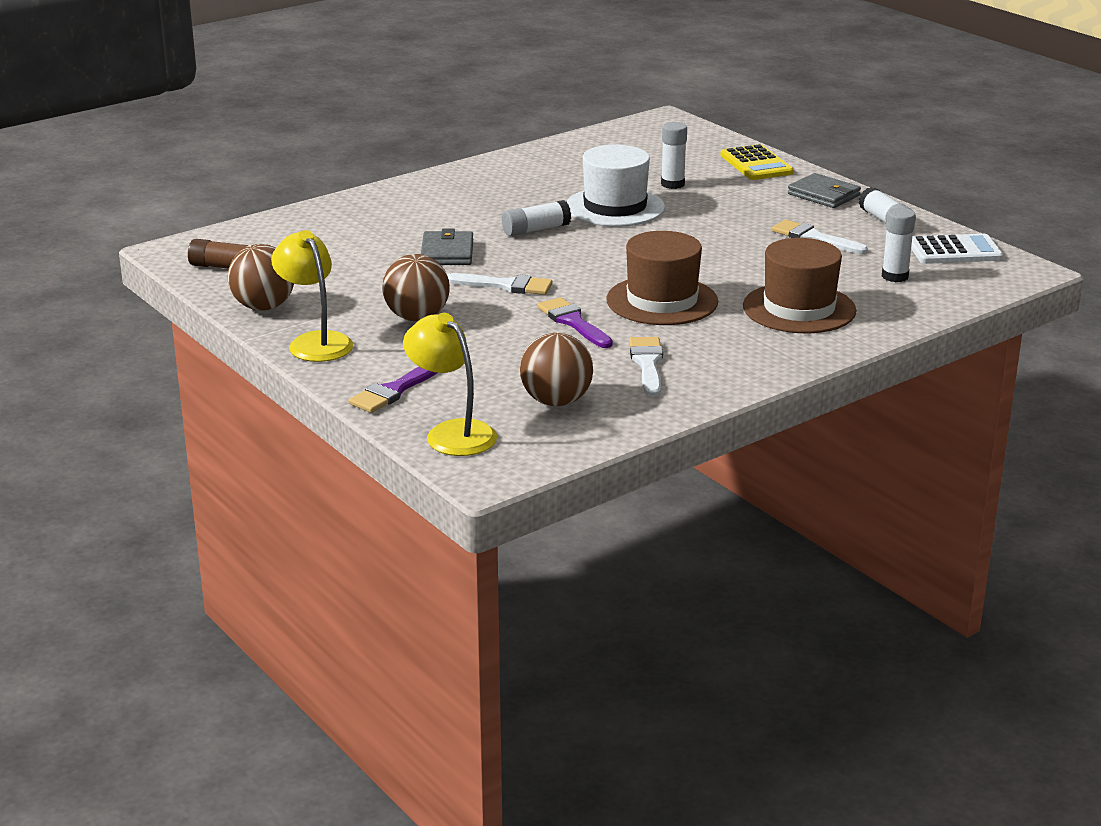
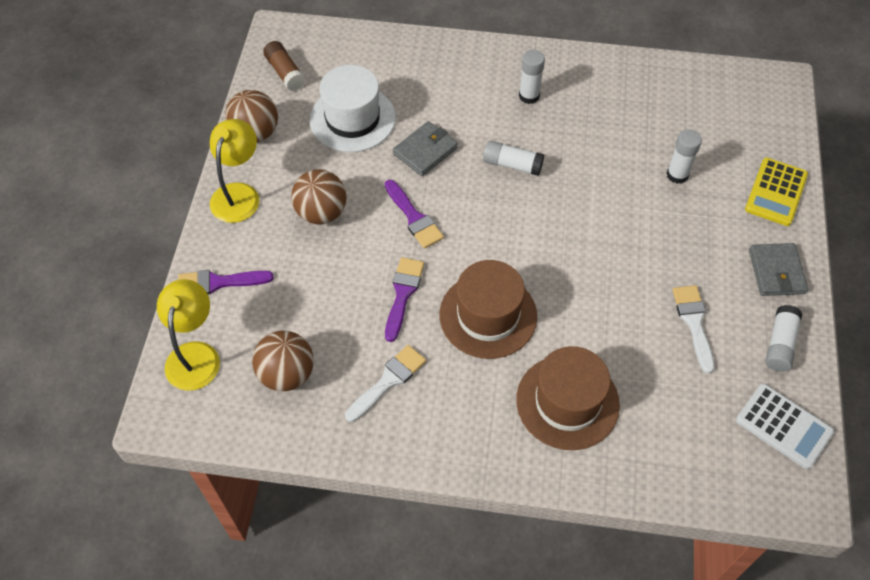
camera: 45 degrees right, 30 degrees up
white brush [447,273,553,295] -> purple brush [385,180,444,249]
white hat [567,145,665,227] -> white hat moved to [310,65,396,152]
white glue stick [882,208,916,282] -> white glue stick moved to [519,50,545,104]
──────────────────────────────
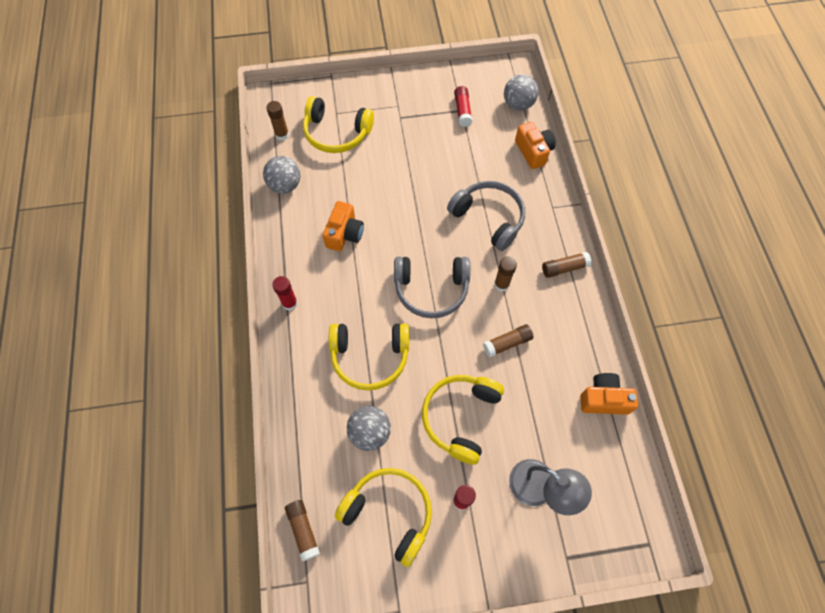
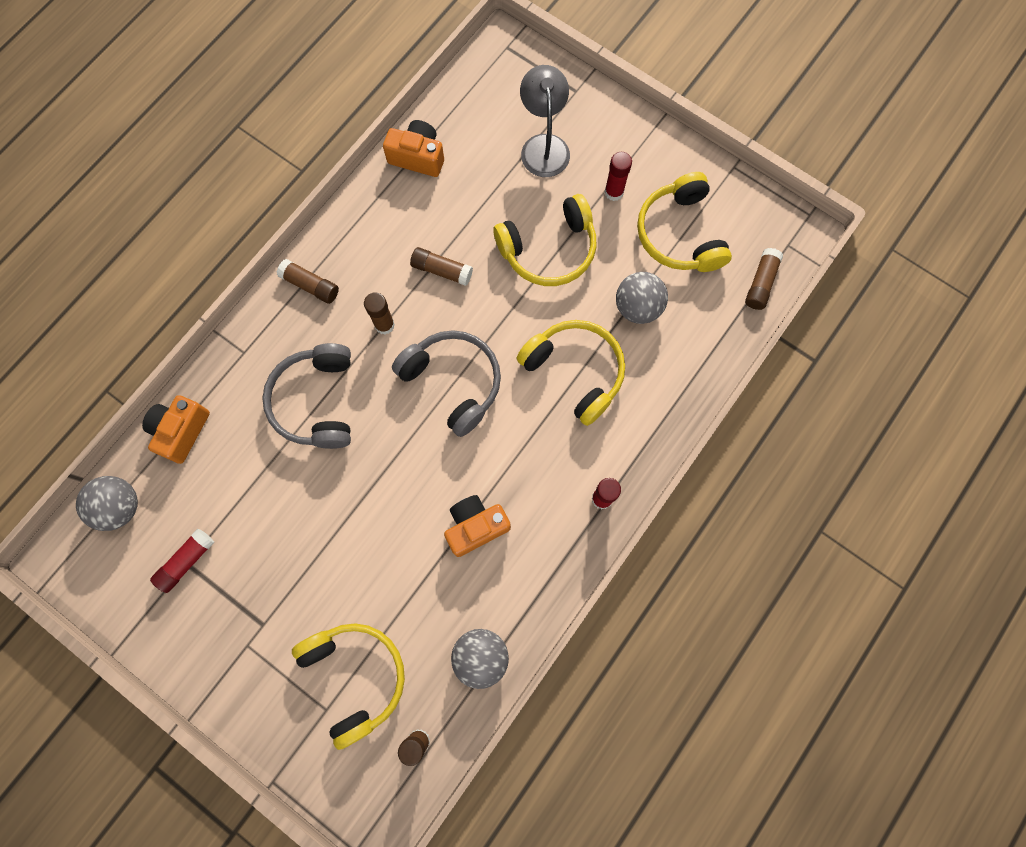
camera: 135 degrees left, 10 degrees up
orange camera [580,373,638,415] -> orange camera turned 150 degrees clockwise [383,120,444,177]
──────────────────────────────
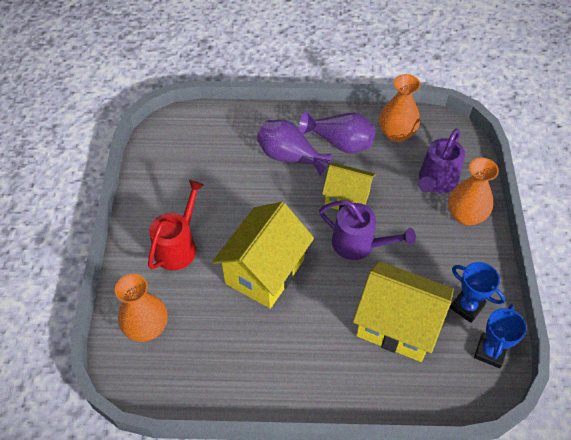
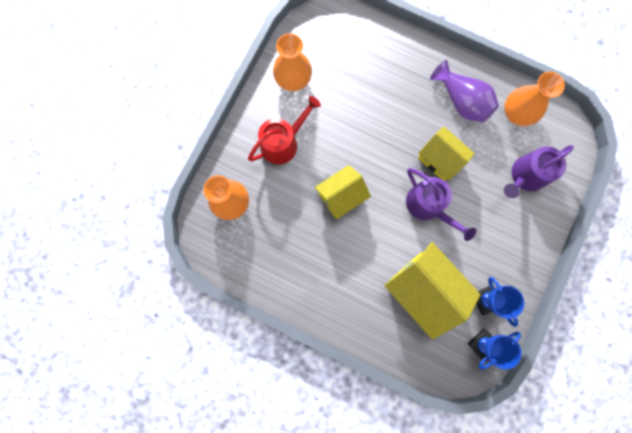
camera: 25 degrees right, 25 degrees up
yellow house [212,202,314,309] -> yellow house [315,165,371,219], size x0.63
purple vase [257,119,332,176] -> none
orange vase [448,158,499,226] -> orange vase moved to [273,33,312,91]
──────────────────────────────
» **Work to complete**:
After locating the line holding "camera: 135 degrees left, 10 degrees up" above, output exactly that line and every line after it through the line holding "orange camera [580,373,638,415]". Include nothing else.

» **Exercise result**:
camera: 135 degrees left, 10 degrees up
orange camera [580,373,638,415] -> orange camera turned 150 degrees clockwise [383,120,444,177]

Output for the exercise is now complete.